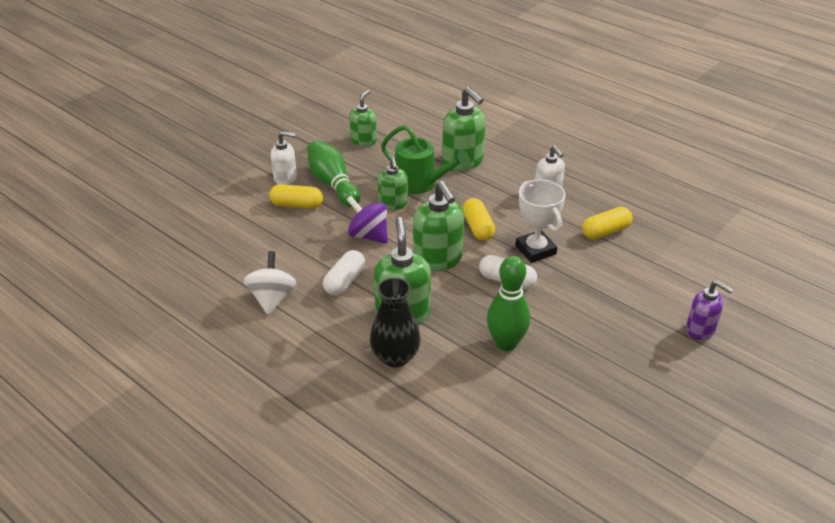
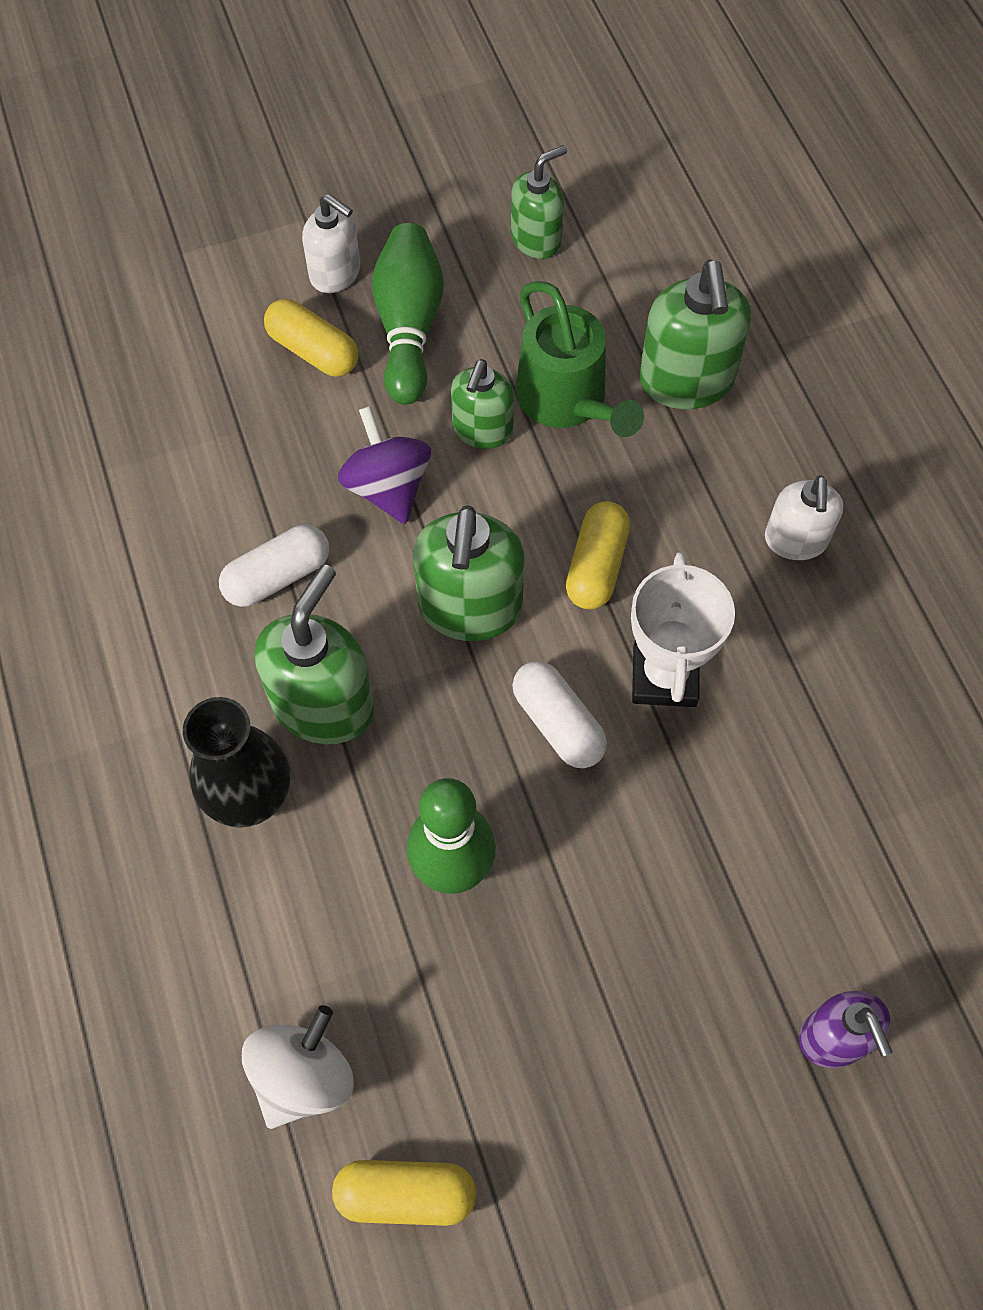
camera: 30 degrees right, 25 degrees up
(272, 298) = (137, 554): white spinning top -> white spinning top (303, 1076)
(605, 231) = (835, 699): yellow capsule -> yellow capsule (405, 1194)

----

Task brief >>
Copy out the data above exactly, except the pictures.

Answer for the task >>
camera: 30 degrees right, 25 degrees up
(272, 298) = (137, 554): white spinning top -> white spinning top (303, 1076)
(605, 231) = (835, 699): yellow capsule -> yellow capsule (405, 1194)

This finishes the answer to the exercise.